START Supplied material

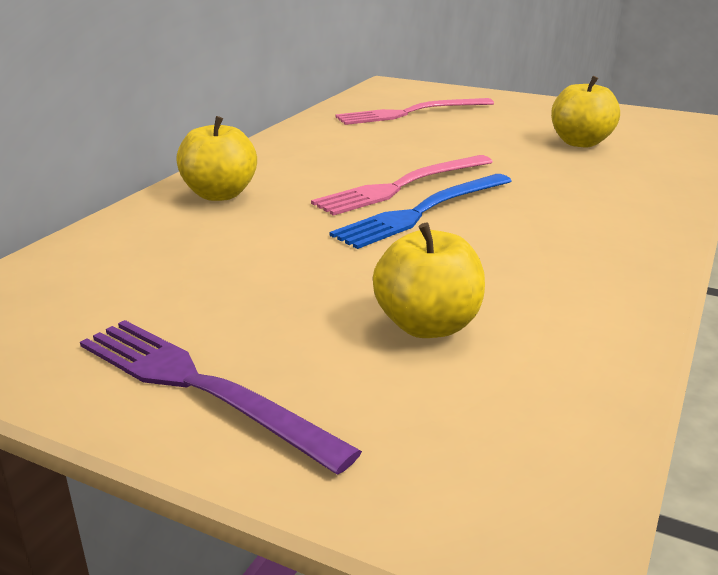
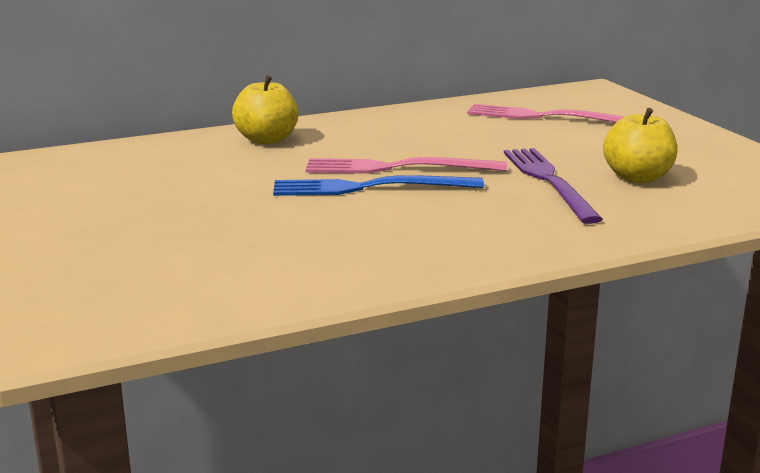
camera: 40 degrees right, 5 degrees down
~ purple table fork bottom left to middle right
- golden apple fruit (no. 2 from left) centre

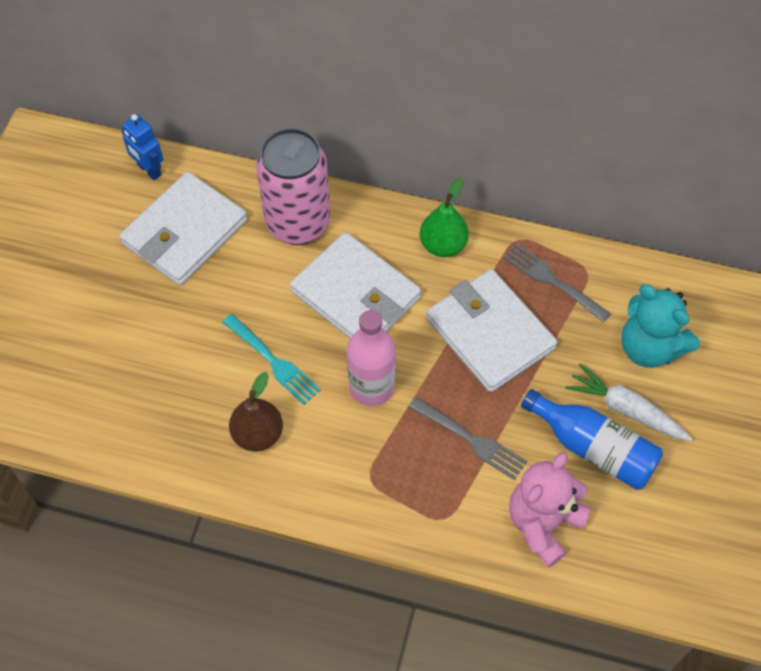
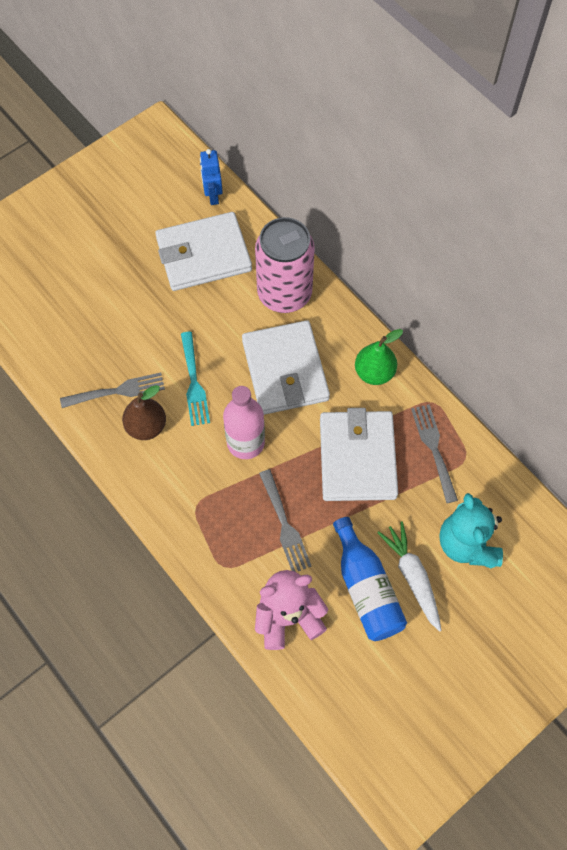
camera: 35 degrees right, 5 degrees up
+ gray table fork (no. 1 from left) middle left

END Supplied material

Exercise directions: Restate the records word for word and drop the images.

Solution to the exercise:
camera: 40 degrees right, 5 degrees down
~ purple table fork bottom left to middle right
- golden apple fruit (no. 2 from left) centre

camera: 35 degrees right, 5 degrees up
+ gray table fork (no. 1 from left) middle left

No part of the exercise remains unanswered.